### Exercise brief:
Copy the records from the line containing "Identify which object" through the line containing "[(716, 449)]", putting "third nearest" in place of "fourth nearest" and leaving everything else the same.

### Entries shown:
==========

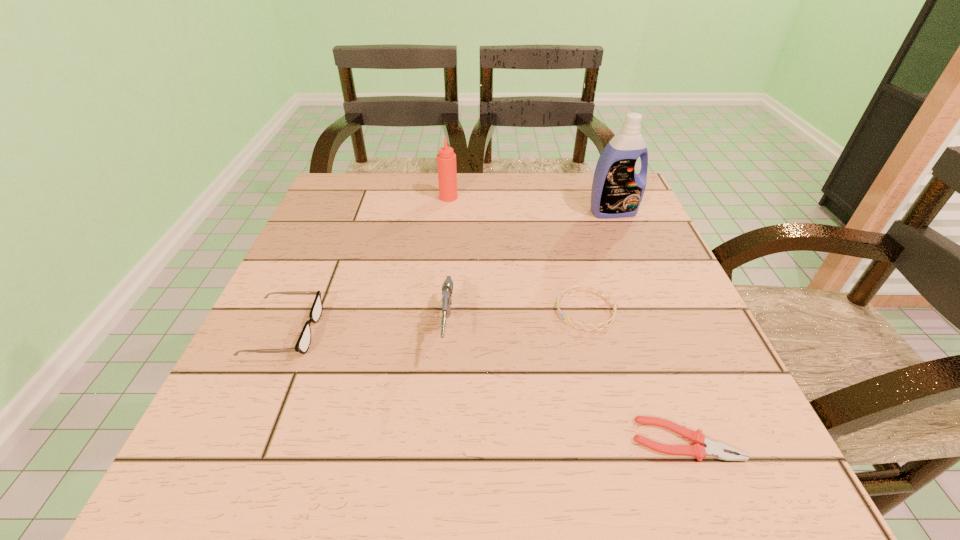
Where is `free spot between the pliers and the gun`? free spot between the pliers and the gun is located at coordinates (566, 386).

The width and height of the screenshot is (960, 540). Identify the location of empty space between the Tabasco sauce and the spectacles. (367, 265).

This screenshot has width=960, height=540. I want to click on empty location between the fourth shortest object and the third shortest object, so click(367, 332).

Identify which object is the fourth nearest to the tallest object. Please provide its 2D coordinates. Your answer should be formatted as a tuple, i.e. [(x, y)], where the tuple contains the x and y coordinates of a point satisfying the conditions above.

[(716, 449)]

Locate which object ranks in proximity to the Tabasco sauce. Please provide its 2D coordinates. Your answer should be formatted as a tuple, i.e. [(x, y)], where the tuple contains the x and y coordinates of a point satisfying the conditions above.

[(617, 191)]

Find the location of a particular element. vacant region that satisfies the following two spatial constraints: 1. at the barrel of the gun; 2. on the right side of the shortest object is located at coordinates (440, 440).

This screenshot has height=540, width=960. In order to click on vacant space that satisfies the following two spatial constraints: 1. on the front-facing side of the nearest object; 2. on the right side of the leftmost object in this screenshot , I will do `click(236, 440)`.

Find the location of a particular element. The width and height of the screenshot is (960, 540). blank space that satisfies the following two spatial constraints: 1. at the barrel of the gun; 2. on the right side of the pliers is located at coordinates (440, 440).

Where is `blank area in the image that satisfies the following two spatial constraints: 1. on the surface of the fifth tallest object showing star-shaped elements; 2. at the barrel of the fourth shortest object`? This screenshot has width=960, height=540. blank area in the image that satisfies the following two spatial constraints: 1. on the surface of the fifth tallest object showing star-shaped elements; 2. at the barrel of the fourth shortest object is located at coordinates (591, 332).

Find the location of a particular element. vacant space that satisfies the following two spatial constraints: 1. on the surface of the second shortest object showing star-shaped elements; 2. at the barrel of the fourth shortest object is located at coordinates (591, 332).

==========

### Written reply:
Identify which object is the third nearest to the tallest object. Please provide its 2D coordinates. Your answer should be formatted as a tuple, i.e. [(x, y)], where the tuple contains the x and y coordinates of a point satisfying the conditions above.

[(716, 449)]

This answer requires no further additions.